■ **ASSIGNMENT**: Your answer must be an exact repeat of the lines from the one containing "yellow key: 3 -> 0" through the last line of the records, both included, with no pictures.

■ **INFORMATION GIVEN**:
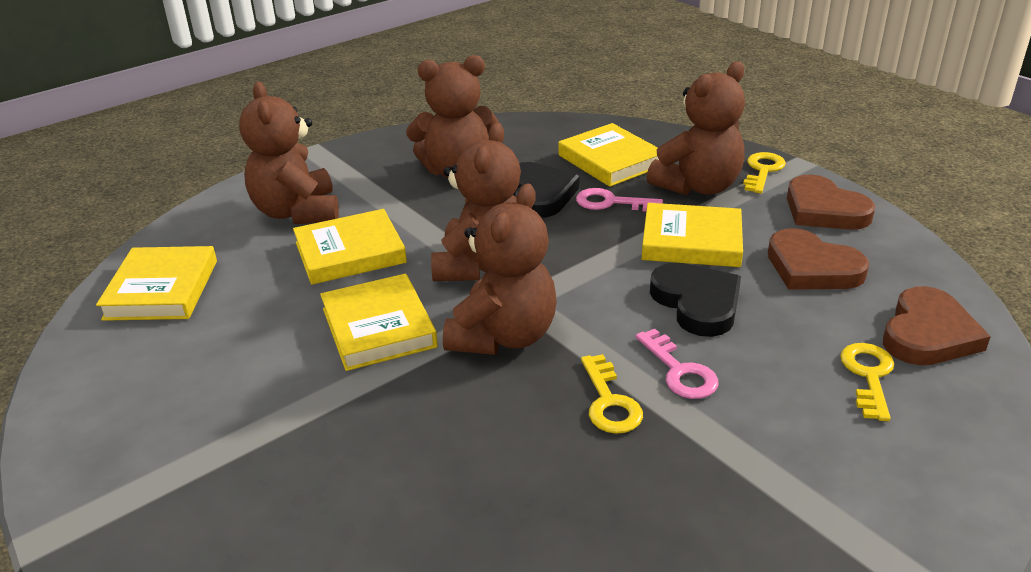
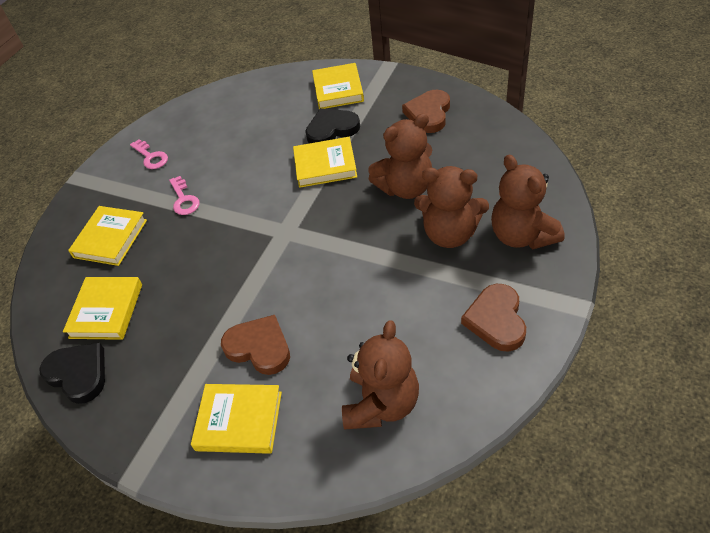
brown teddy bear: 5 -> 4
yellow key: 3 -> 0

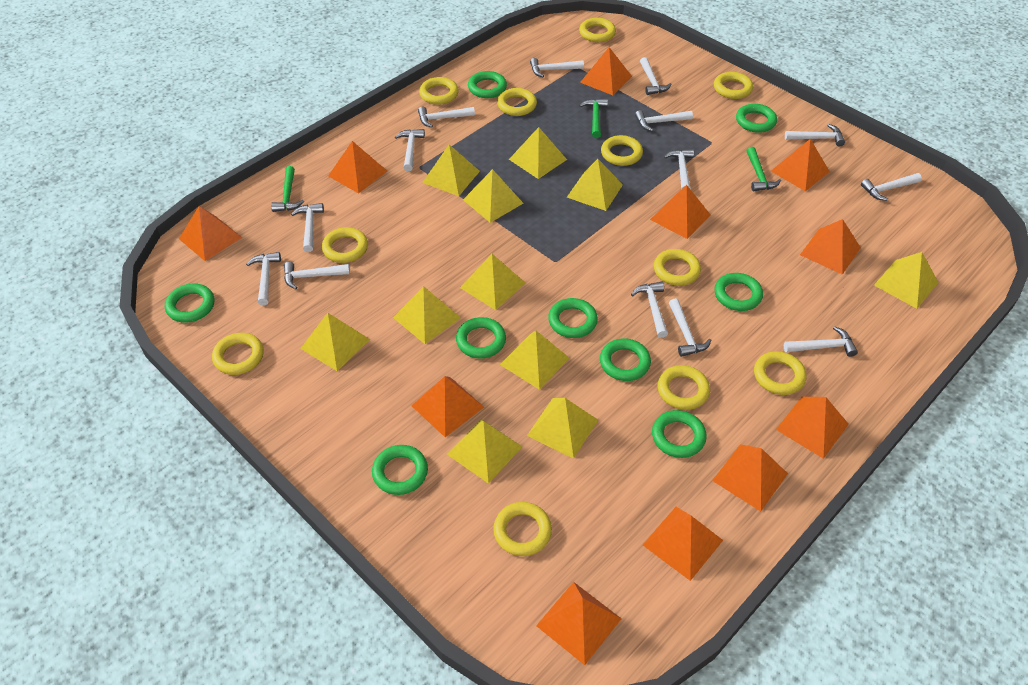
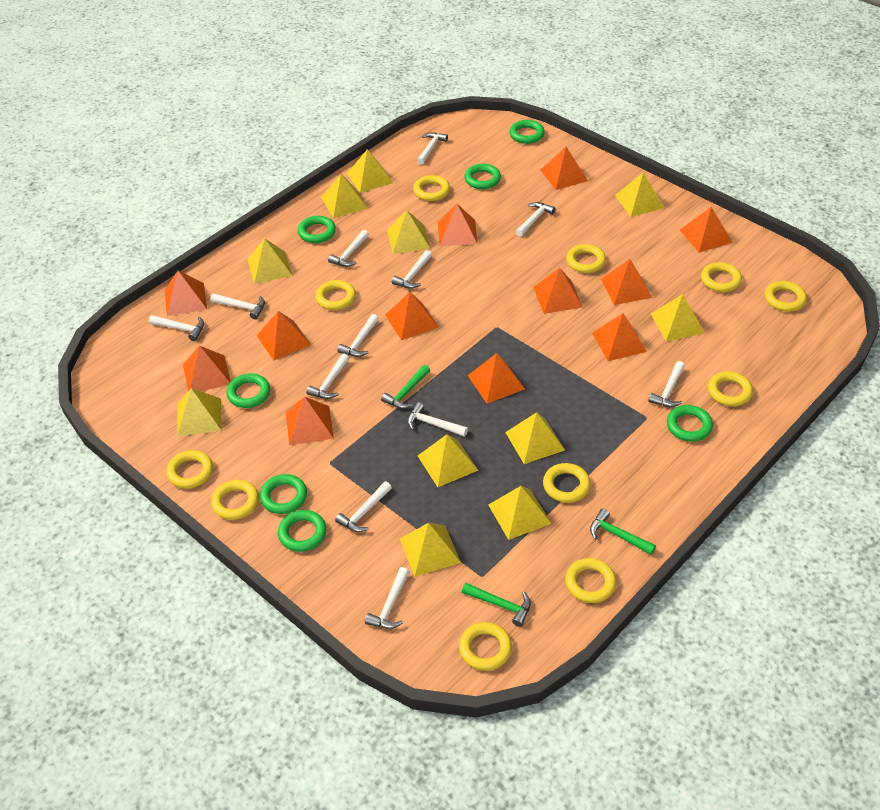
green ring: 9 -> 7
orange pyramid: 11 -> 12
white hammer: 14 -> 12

■ **TASK OUTPUT**:
yellow key: 3 -> 0

green ring: 9 -> 7
orange pyramid: 11 -> 12
white hammer: 14 -> 12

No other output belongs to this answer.